*TASK REQUIREMENTS*. Every line below between the line holding "BT2 pin RXD: D9 -> A2" and the line holding "STEPPER pin IN1: D5 -> D13", inclusive, should be repeated exactly, and all other lines omitted.
=== ENTRIES PROVIDED ===
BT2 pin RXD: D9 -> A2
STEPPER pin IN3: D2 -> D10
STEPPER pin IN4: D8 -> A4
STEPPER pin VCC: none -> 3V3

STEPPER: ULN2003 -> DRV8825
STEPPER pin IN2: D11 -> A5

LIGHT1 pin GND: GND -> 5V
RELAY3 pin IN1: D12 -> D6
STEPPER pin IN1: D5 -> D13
===
=== ENTRIES PROVIDED ===
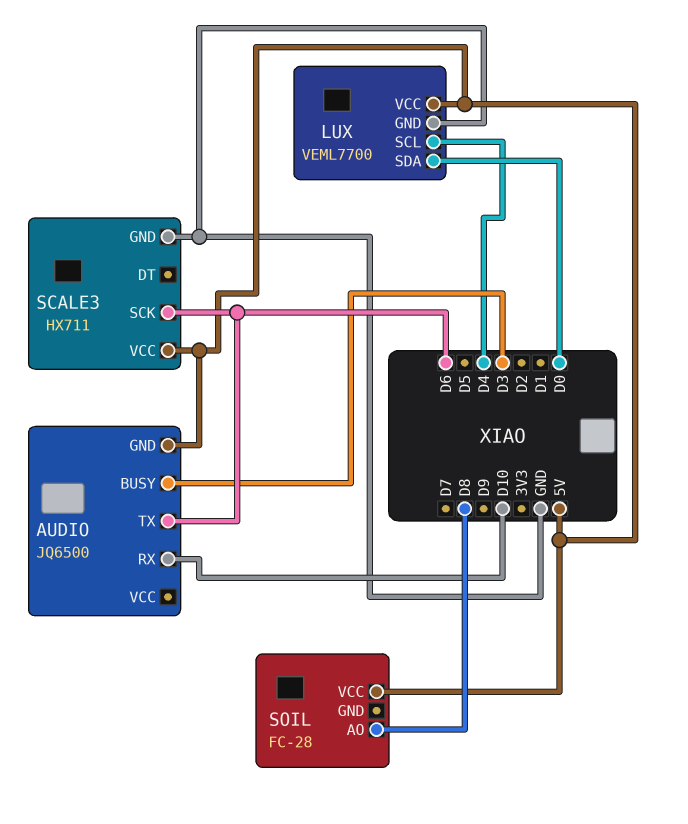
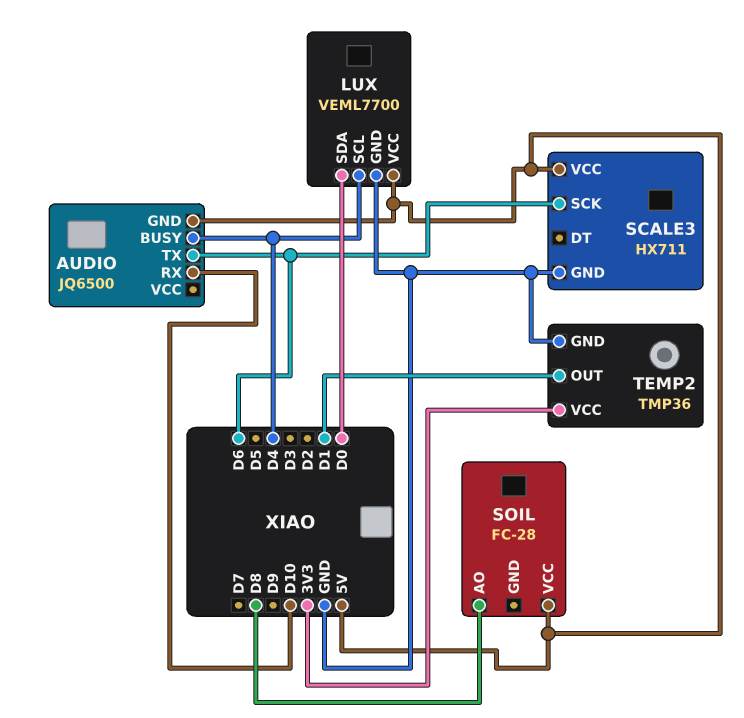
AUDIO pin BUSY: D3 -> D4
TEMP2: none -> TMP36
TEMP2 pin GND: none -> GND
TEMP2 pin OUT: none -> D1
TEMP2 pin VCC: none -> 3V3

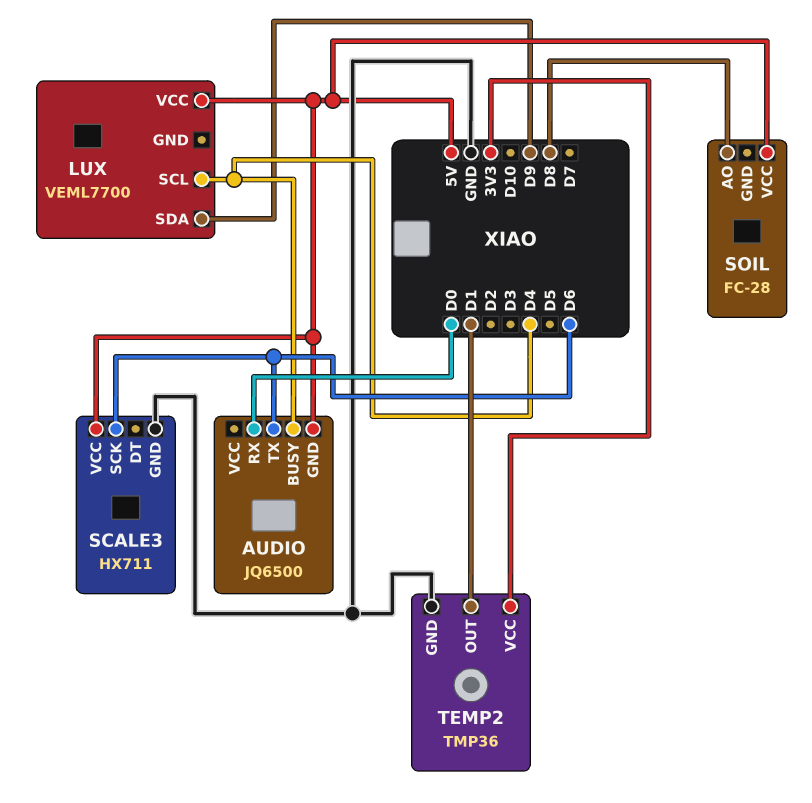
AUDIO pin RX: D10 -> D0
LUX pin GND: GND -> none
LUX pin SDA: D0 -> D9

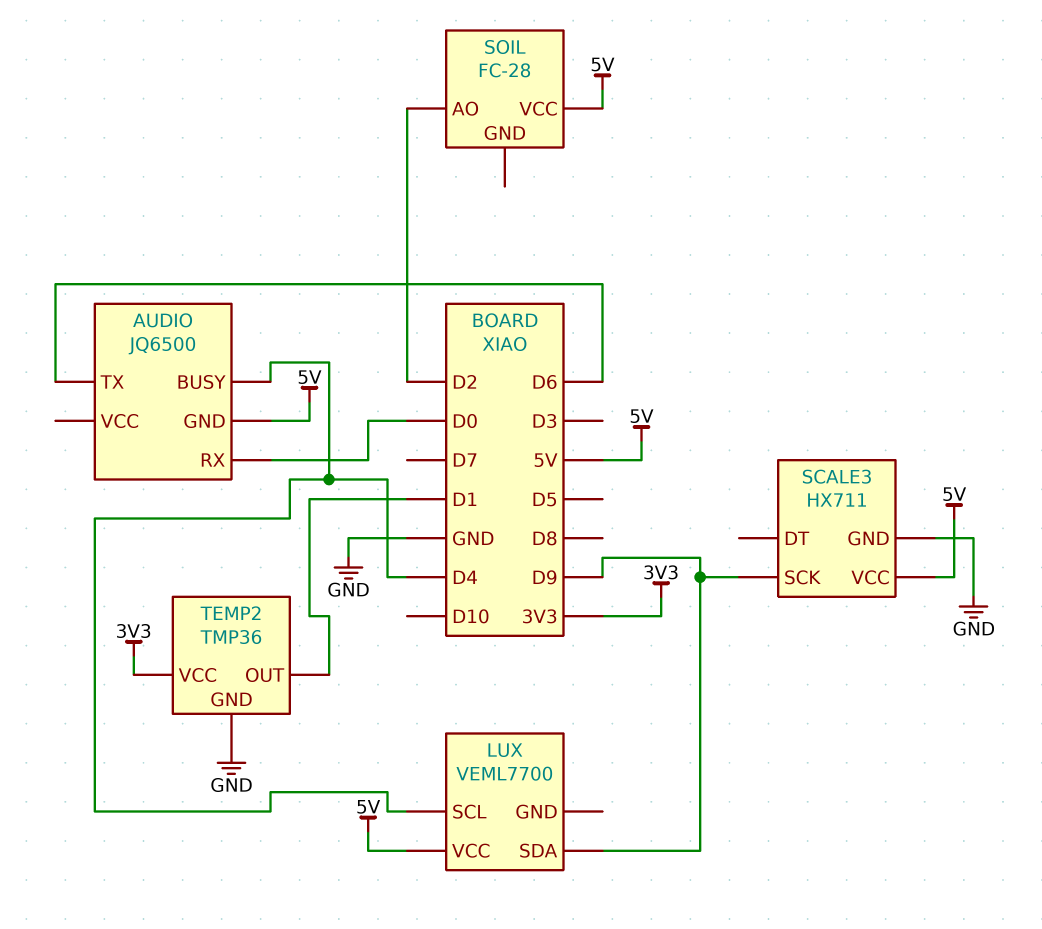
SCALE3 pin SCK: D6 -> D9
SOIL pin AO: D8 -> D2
===
*ANSWER TO THIS EXERCISE*.
BT2 pin RXD: D9 -> A2
STEPPER pin IN3: D2 -> D10
STEPPER pin IN4: D8 -> A4
STEPPER pin VCC: none -> 3V3

STEPPER: ULN2003 -> DRV8825
STEPPER pin IN2: D11 -> A5

LIGHT1 pin GND: GND -> 5V
RELAY3 pin IN1: D12 -> D6
STEPPER pin IN1: D5 -> D13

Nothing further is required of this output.